Exercise directions: Pull every line containing the word "delete" from the records.

Task input:

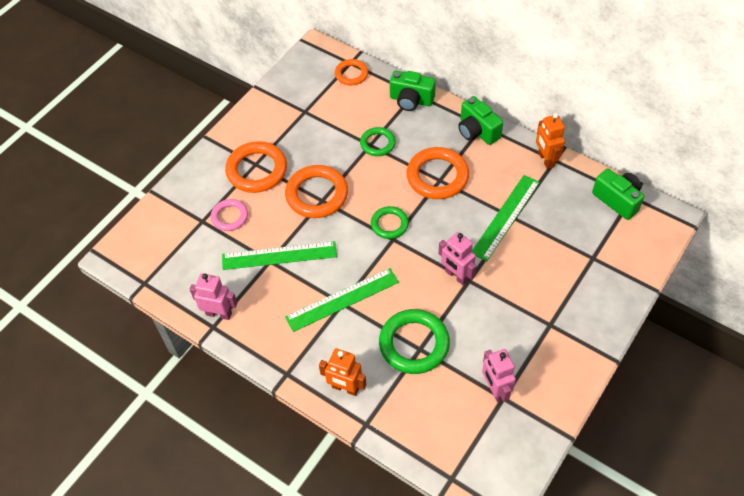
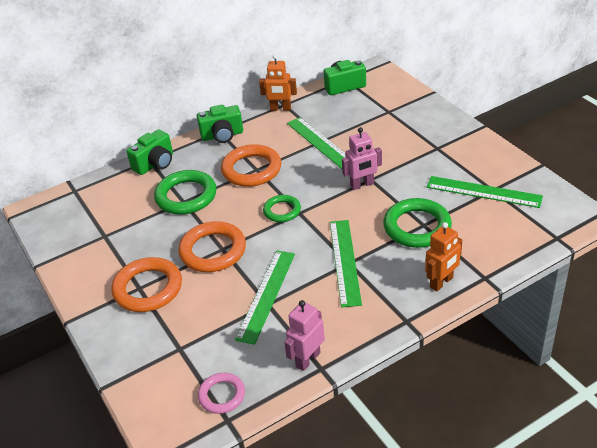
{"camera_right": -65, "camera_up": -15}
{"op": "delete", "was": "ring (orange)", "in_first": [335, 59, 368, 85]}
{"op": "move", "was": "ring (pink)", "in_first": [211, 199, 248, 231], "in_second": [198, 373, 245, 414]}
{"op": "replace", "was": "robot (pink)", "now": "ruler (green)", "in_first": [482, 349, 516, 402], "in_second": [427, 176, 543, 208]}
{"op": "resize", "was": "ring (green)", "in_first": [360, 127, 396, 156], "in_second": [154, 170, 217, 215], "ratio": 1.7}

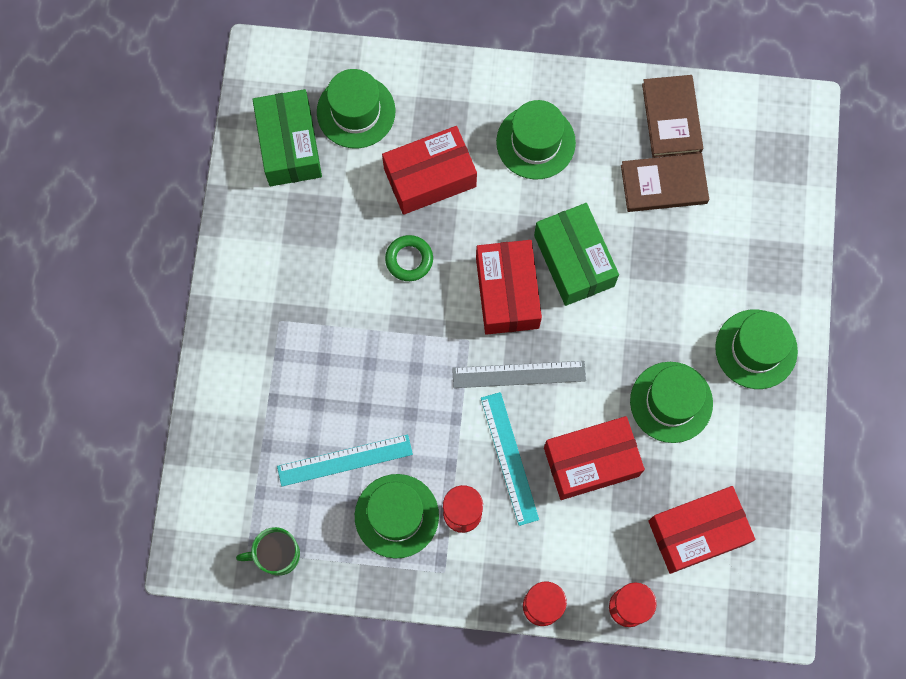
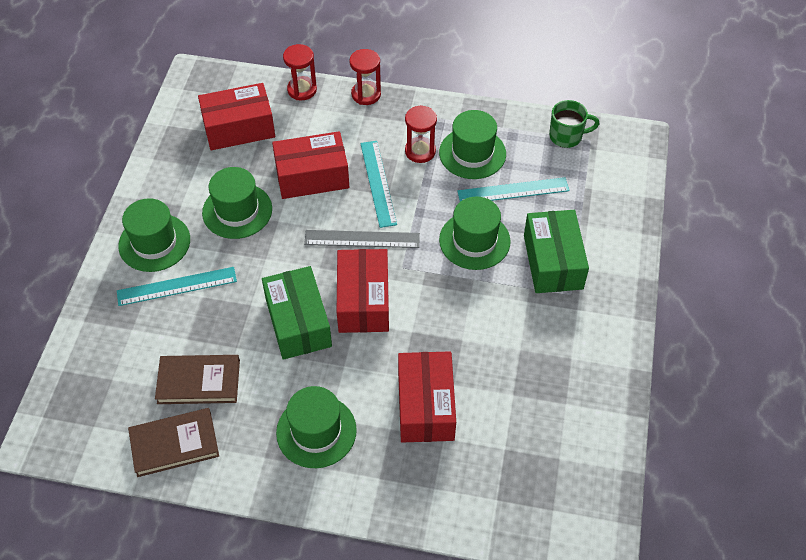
{"camera_right": -175, "camera_up": -20}
{"op": "delete", "was": "ring (green)", "in_first": [385, 235, 433, 281]}
{"op": "insert", "now": "ruler (turquoise)", "in_second": [117, 267, 237, 306]}
{"op": "move", "was": "box (green)", "in_first": [252, 89, 322, 186], "in_second": [524, 210, 589, 293]}
{"op": "move", "was": "hat (green)", "in_first": [317, 69, 395, 148], "in_second": [439, 196, 511, 270]}
{"op": "rotate", "was": "box (red)", "in_first": [382, 126, 477, 215], "in_second": [398, 351, 456, 442], "clockwise": -75}
{"op": "rotate", "was": "book (brown)", "in_first": [642, 75, 703, 158], "in_second": [128, 408, 219, 477], "clockwise": 75}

Output for this exercise:
{"op": "delete", "was": "ring (orange)", "in_first": [335, 59, 368, 85]}
{"op": "delete", "was": "ring (green)", "in_first": [385, 235, 433, 281]}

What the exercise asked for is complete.